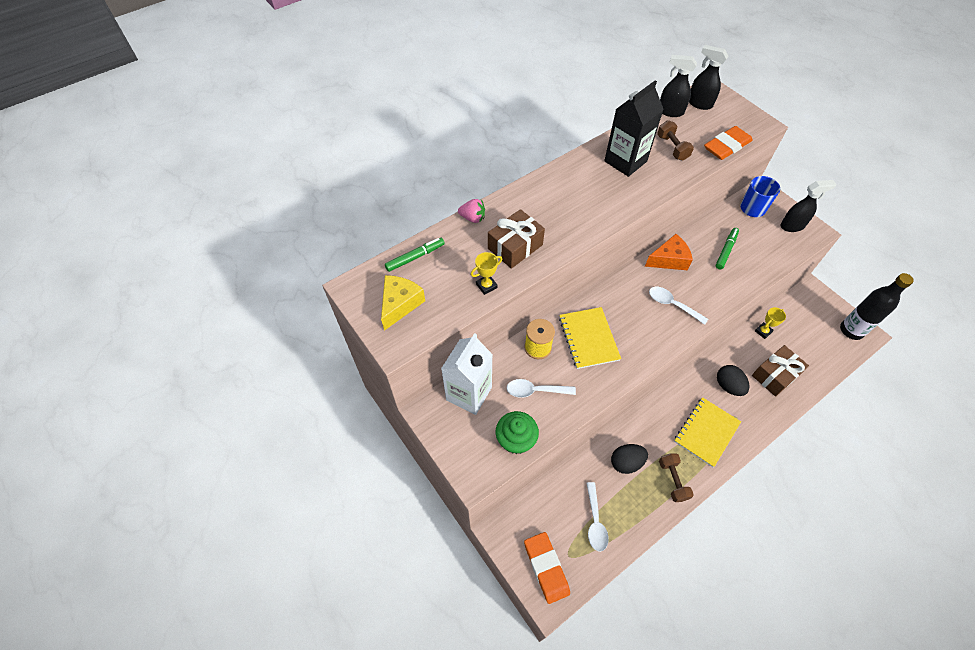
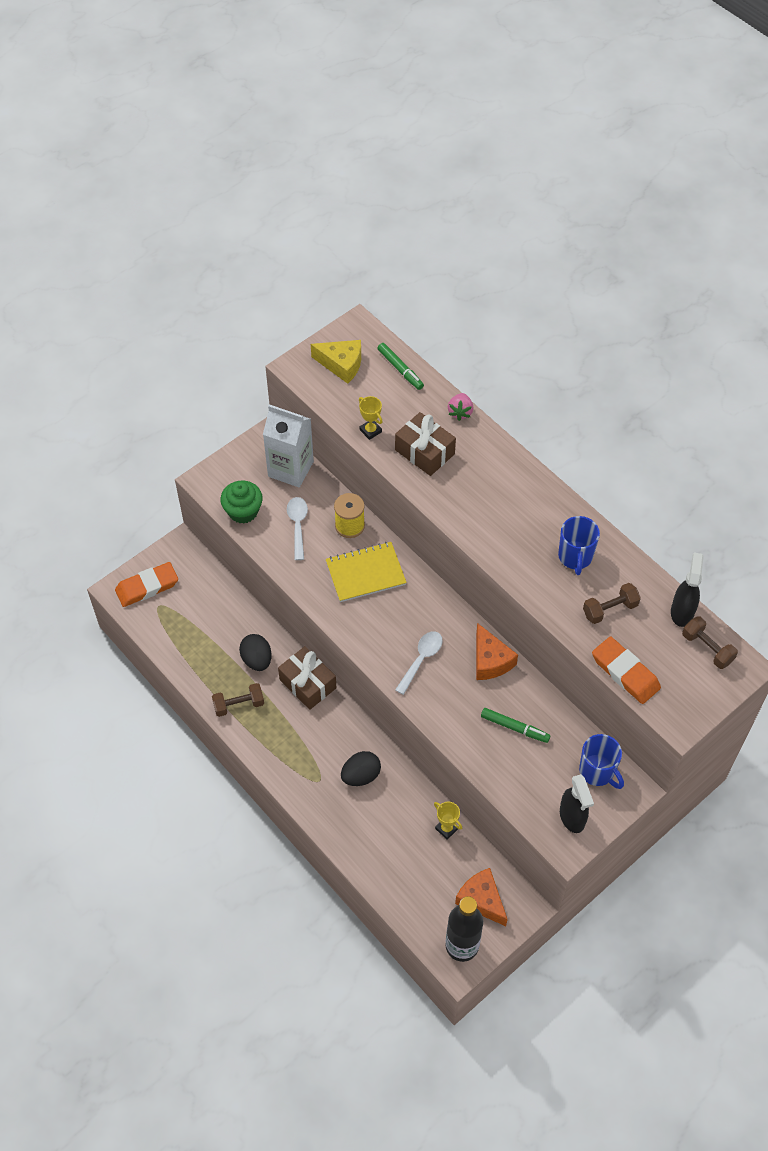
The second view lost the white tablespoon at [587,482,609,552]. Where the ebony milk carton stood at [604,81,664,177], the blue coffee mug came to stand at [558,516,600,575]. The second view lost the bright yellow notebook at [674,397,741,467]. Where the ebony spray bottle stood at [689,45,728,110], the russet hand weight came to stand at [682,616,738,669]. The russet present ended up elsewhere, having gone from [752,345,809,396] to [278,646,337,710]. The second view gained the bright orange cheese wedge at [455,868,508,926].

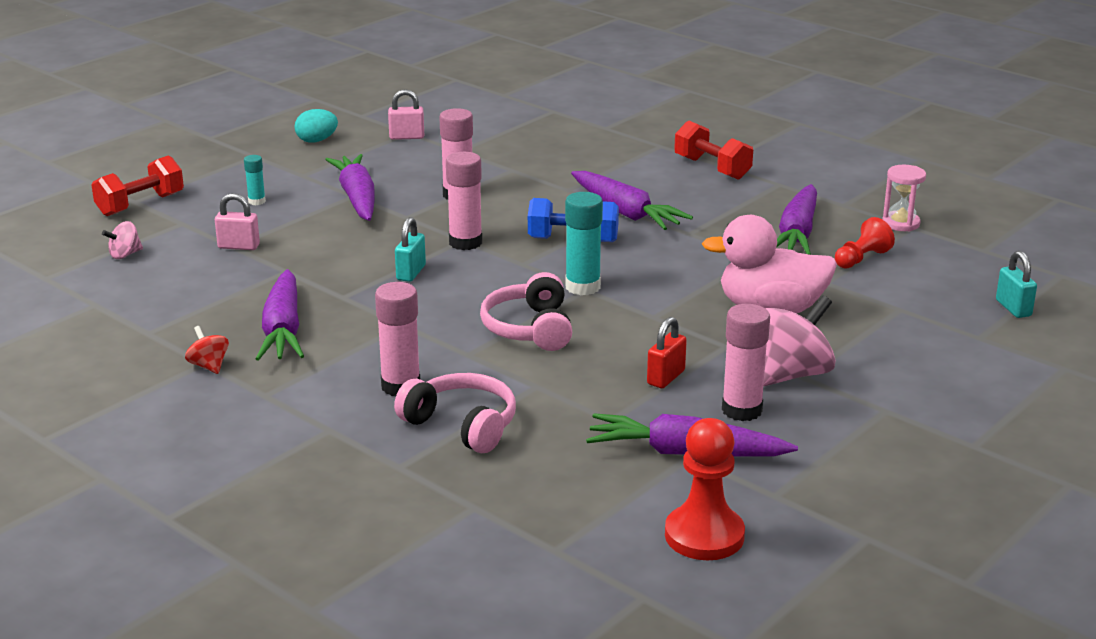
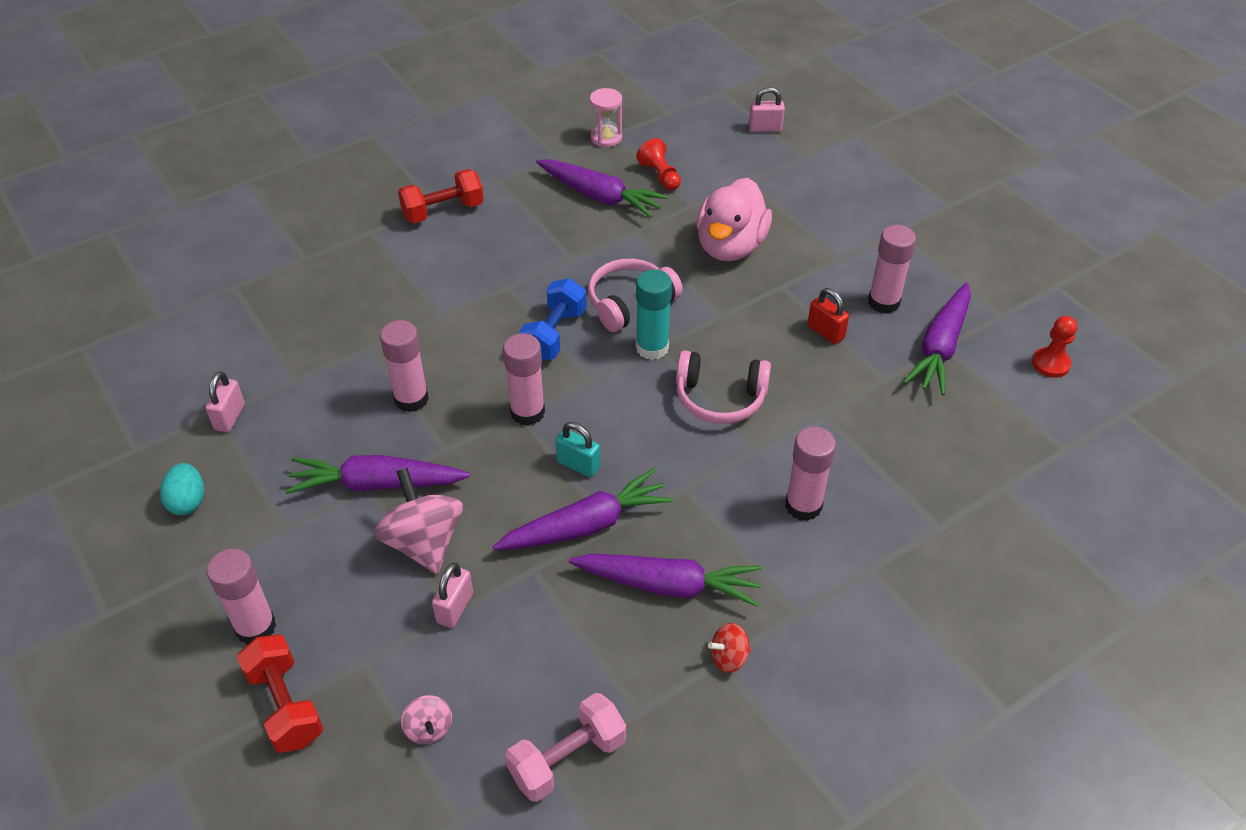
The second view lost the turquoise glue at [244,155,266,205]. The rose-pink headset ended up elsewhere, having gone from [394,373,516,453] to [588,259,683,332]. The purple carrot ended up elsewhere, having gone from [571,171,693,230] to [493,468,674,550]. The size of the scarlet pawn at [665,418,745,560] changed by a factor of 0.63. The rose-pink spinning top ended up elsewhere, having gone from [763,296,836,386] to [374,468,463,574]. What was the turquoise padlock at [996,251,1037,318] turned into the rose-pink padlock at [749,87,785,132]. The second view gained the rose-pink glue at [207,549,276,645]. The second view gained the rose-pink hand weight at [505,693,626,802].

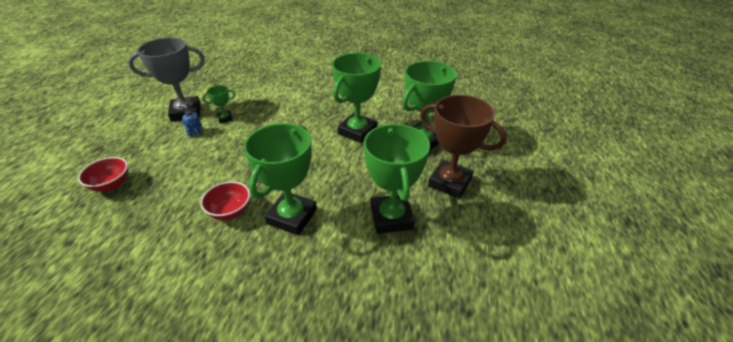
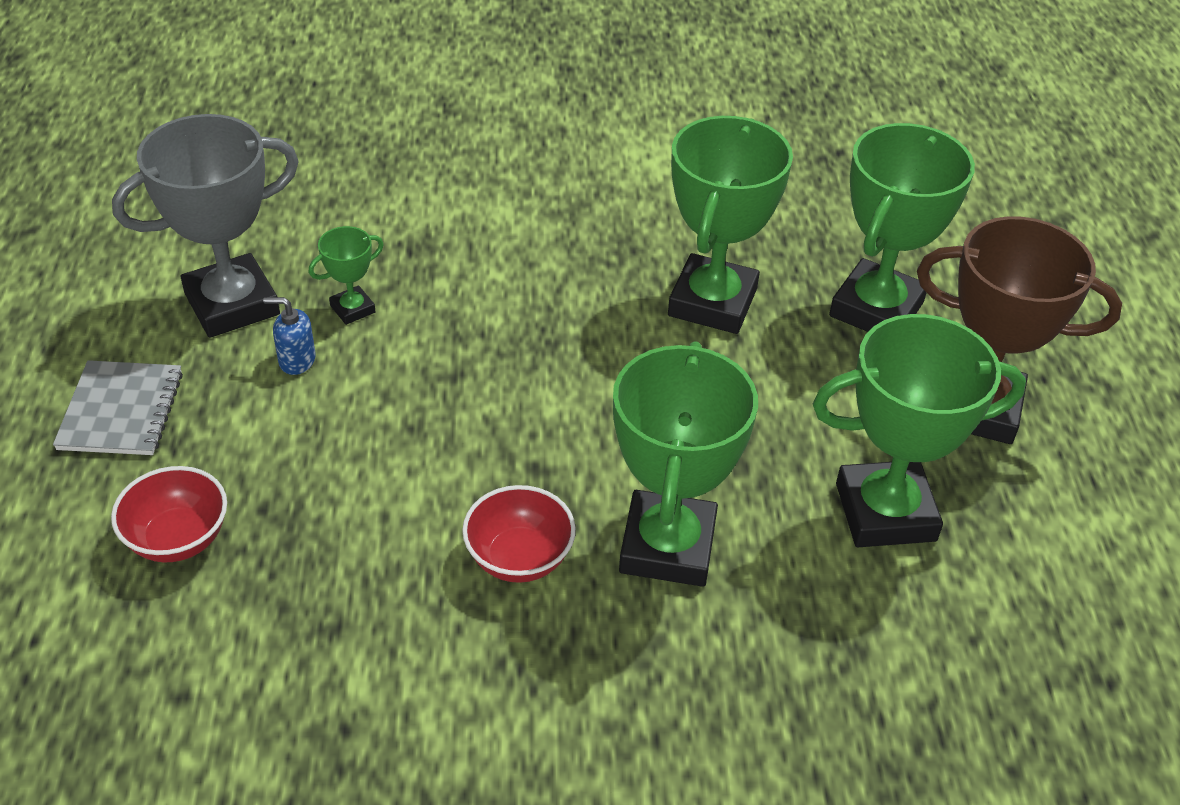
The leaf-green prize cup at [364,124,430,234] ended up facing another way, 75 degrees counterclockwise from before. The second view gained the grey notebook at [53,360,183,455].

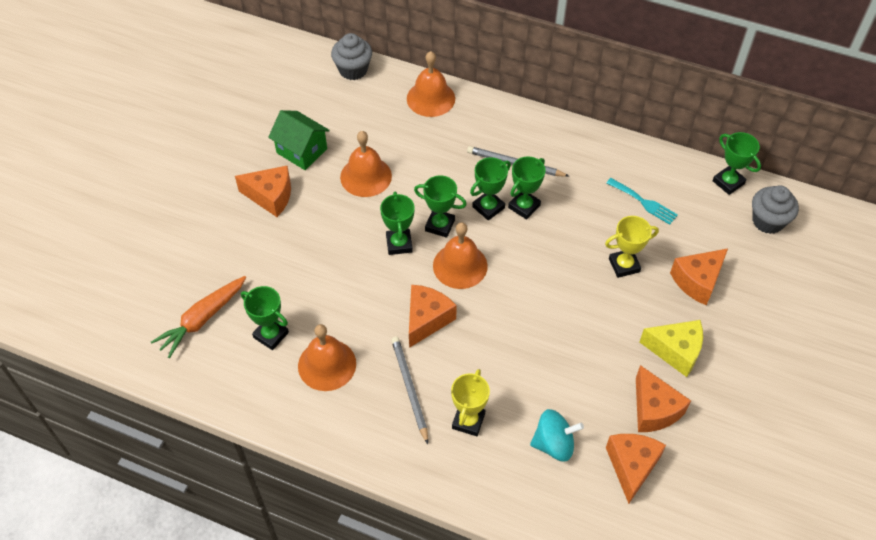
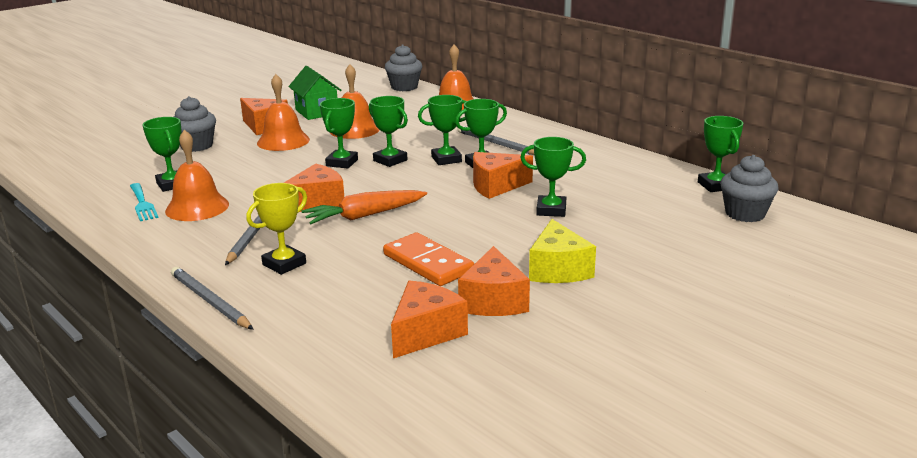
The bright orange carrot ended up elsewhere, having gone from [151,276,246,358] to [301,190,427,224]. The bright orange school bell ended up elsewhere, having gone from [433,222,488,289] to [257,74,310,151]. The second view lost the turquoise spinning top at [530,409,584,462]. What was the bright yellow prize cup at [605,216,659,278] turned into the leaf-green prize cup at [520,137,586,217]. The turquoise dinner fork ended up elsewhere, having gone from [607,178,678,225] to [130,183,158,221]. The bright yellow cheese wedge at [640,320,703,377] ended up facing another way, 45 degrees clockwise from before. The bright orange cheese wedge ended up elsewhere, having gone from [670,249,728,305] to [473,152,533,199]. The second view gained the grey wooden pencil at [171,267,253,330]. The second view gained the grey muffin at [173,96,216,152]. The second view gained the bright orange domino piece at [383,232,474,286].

**WHAT YOU ARE ASKED TO DO:**
Without including any picture, set down the listing above exactly as it appears.

**YOUR SOLUTION:**
The second view lost the white tablespoon at [587,482,609,552]. Where the ebony milk carton stood at [604,81,664,177], the blue coffee mug came to stand at [558,516,600,575]. The second view lost the bright yellow notebook at [674,397,741,467]. Where the ebony spray bottle stood at [689,45,728,110], the russet hand weight came to stand at [682,616,738,669]. The russet present ended up elsewhere, having gone from [752,345,809,396] to [278,646,337,710]. The second view gained the bright orange cheese wedge at [455,868,508,926].

The second view lost the turquoise glue at [244,155,266,205]. The rose-pink headset ended up elsewhere, having gone from [394,373,516,453] to [588,259,683,332]. The purple carrot ended up elsewhere, having gone from [571,171,693,230] to [493,468,674,550]. The size of the scarlet pawn at [665,418,745,560] changed by a factor of 0.63. The rose-pink spinning top ended up elsewhere, having gone from [763,296,836,386] to [374,468,463,574]. What was the turquoise padlock at [996,251,1037,318] turned into the rose-pink padlock at [749,87,785,132]. The second view gained the rose-pink glue at [207,549,276,645]. The second view gained the rose-pink hand weight at [505,693,626,802].

The leaf-green prize cup at [364,124,430,234] ended up facing another way, 75 degrees counterclockwise from before. The second view gained the grey notebook at [53,360,183,455].

The bright orange carrot ended up elsewhere, having gone from [151,276,246,358] to [301,190,427,224]. The bright orange school bell ended up elsewhere, having gone from [433,222,488,289] to [257,74,310,151]. The second view lost the turquoise spinning top at [530,409,584,462]. What was the bright yellow prize cup at [605,216,659,278] turned into the leaf-green prize cup at [520,137,586,217]. The turquoise dinner fork ended up elsewhere, having gone from [607,178,678,225] to [130,183,158,221]. The bright yellow cheese wedge at [640,320,703,377] ended up facing another way, 45 degrees clockwise from before. The bright orange cheese wedge ended up elsewhere, having gone from [670,249,728,305] to [473,152,533,199]. The second view gained the grey wooden pencil at [171,267,253,330]. The second view gained the grey muffin at [173,96,216,152]. The second view gained the bright orange domino piece at [383,232,474,286].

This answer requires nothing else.